Exactly the lines below, starting with the one containing "Vantpro 2: [1308,232,1349,273]" and going on through the one containing "Vantpro 2: [1152,12,1188,48]", must be reproduced, both ends included, and no pictures with them.

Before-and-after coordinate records
Segment Open

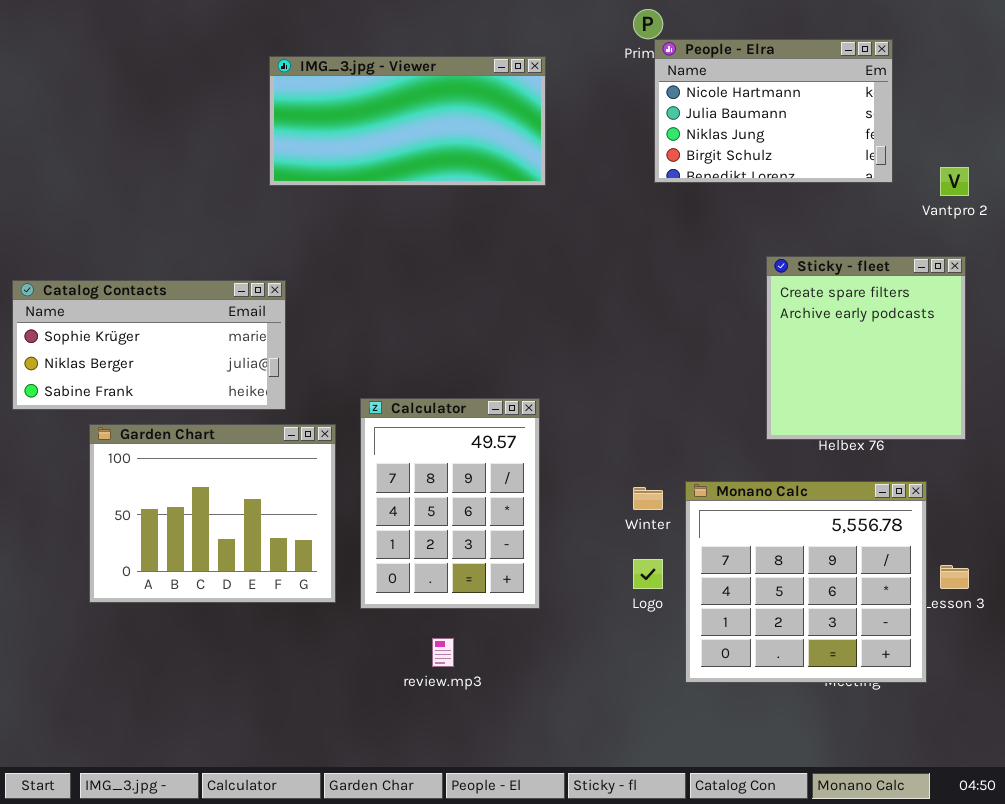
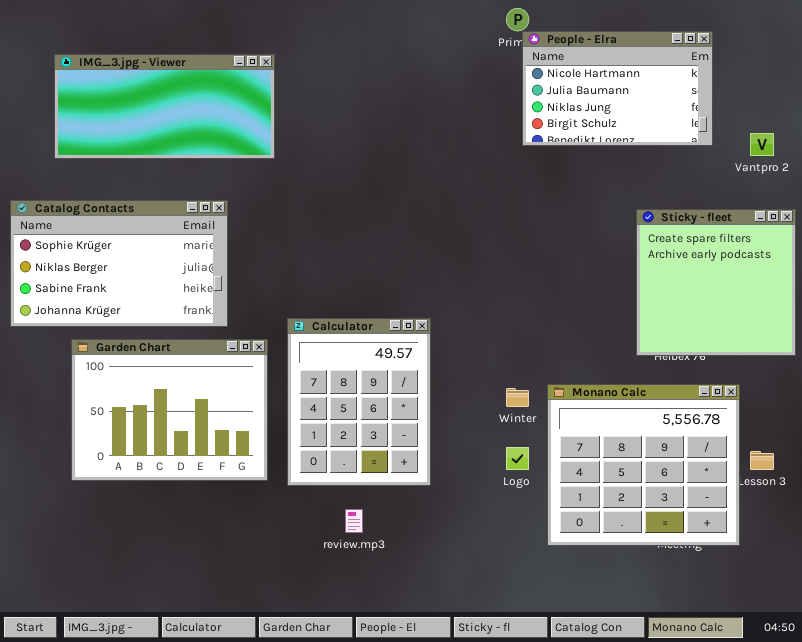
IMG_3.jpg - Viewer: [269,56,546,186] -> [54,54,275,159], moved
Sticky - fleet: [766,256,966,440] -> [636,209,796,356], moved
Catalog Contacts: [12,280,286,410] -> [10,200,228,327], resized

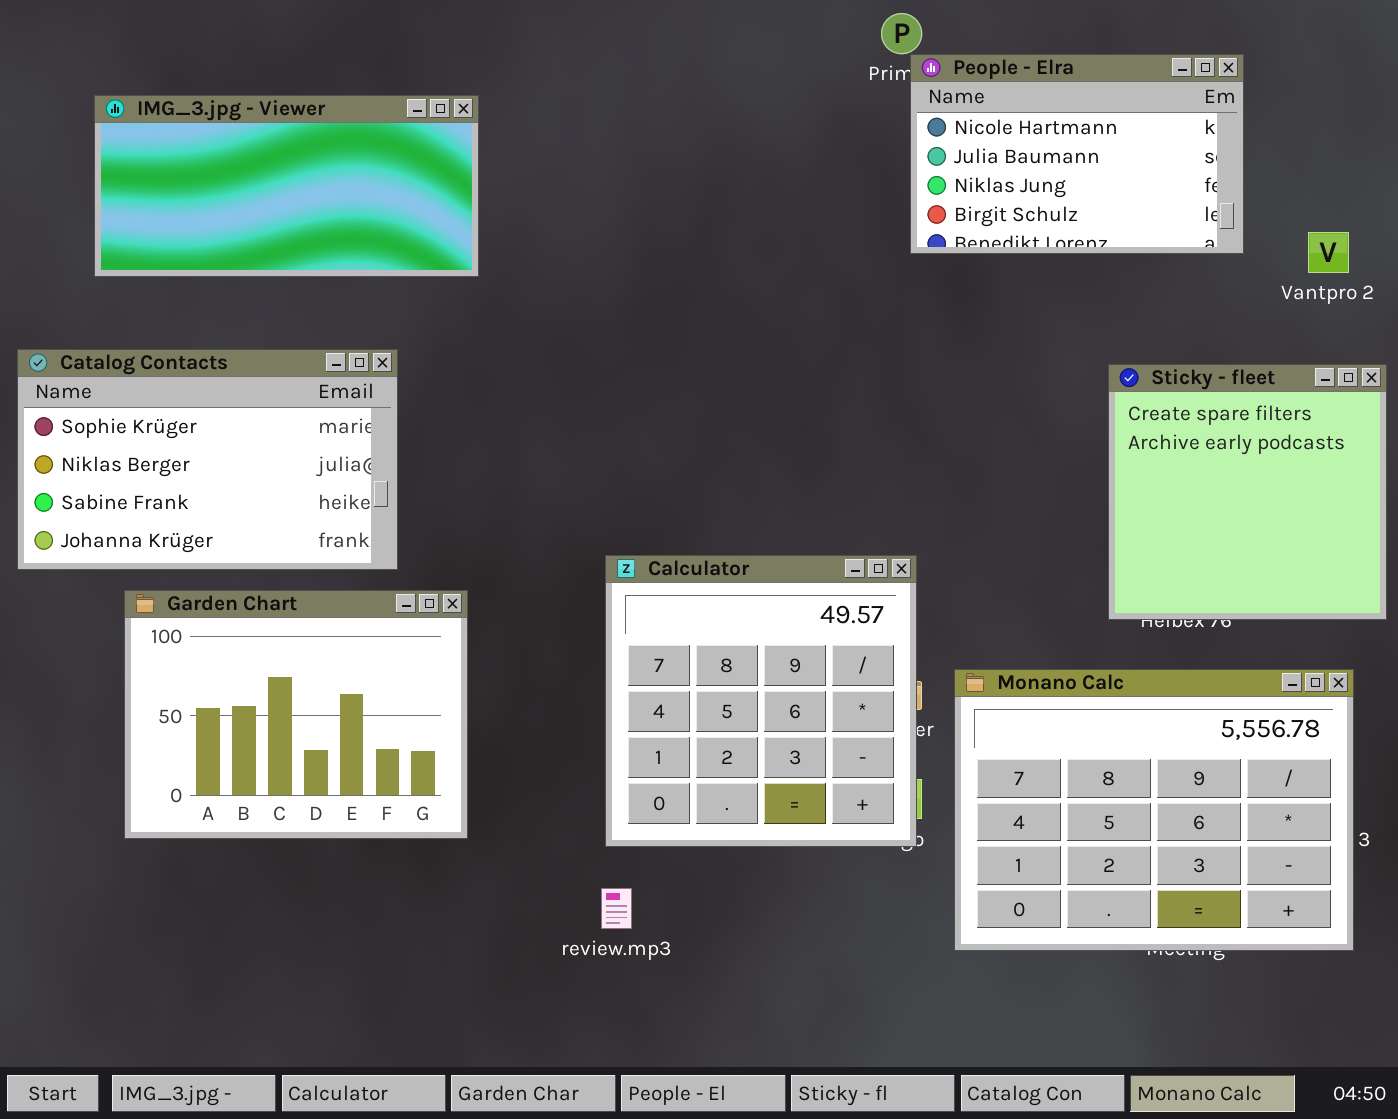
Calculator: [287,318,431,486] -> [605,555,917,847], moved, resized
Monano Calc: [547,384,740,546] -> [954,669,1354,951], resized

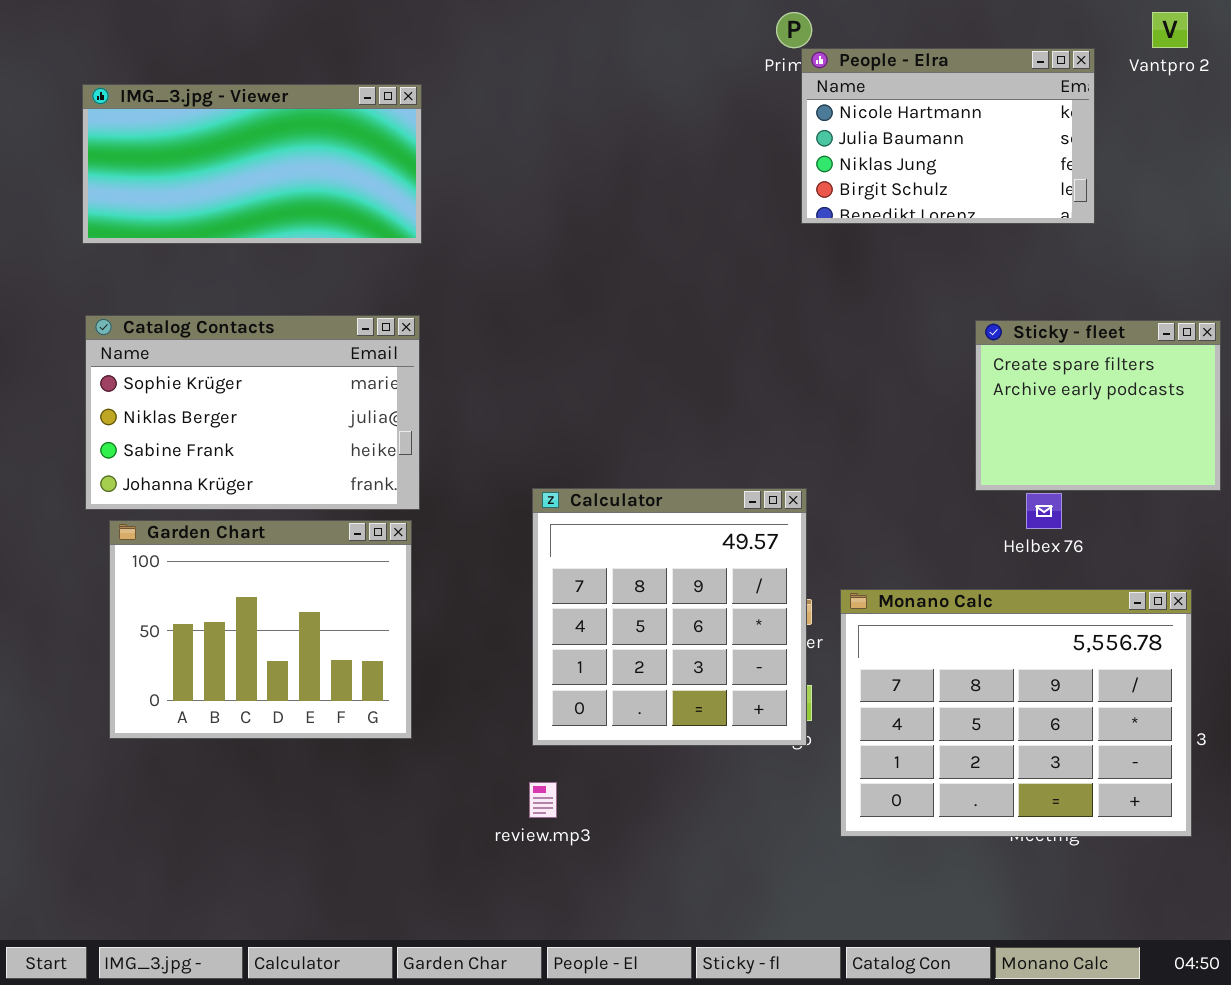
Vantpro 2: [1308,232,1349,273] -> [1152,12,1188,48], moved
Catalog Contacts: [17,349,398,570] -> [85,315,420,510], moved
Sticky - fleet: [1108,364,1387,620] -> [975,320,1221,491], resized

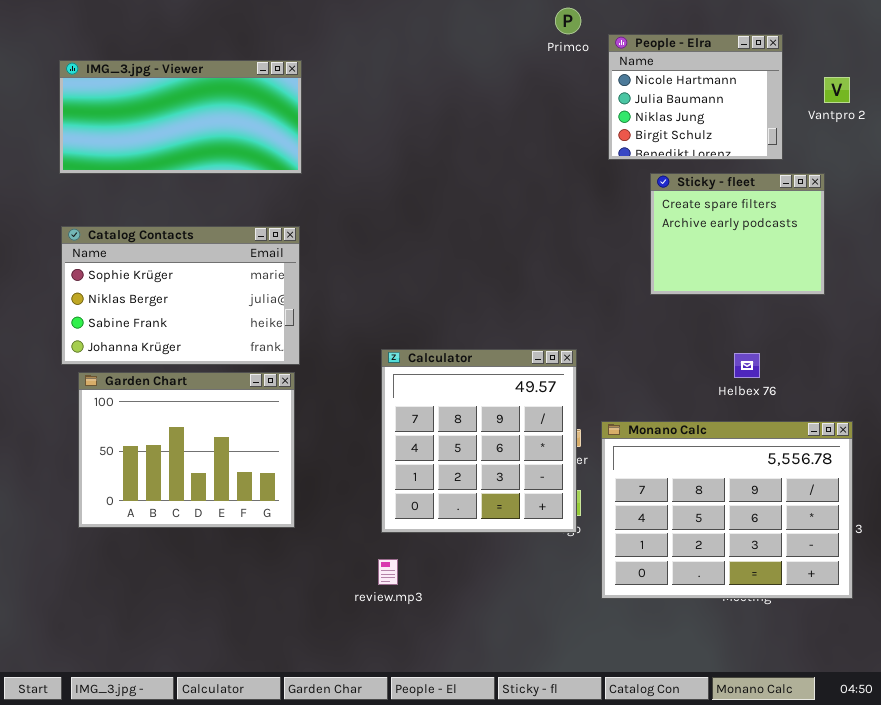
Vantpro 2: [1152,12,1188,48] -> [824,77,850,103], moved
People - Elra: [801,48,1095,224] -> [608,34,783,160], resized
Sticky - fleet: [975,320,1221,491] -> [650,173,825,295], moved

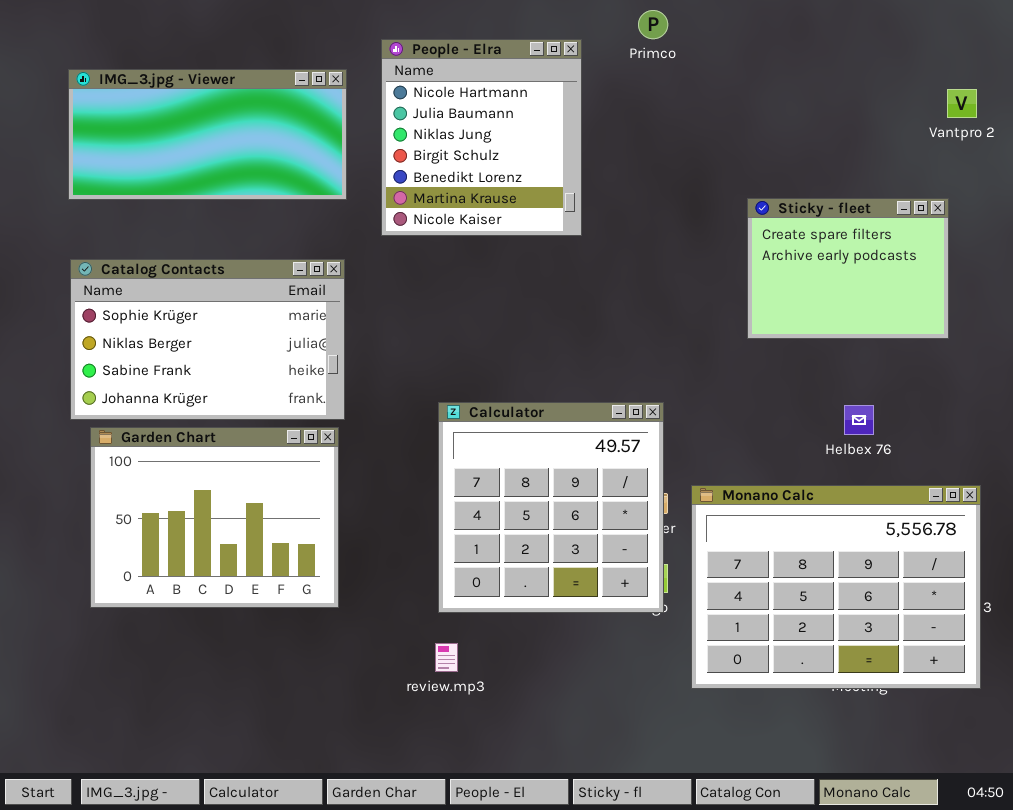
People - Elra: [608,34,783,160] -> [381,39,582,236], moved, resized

Segment Closed

- _Exercise answer_:
Vantpro 2: [1308,232,1349,273] -> [1152,12,1188,48], moved
Catalog Contacts: [17,349,398,570] -> [85,315,420,510], moved
Sticky - fleet: [1108,364,1387,620] -> [975,320,1221,491], resized

Vantpro 2: [1152,12,1188,48] -> [824,77,850,103], moved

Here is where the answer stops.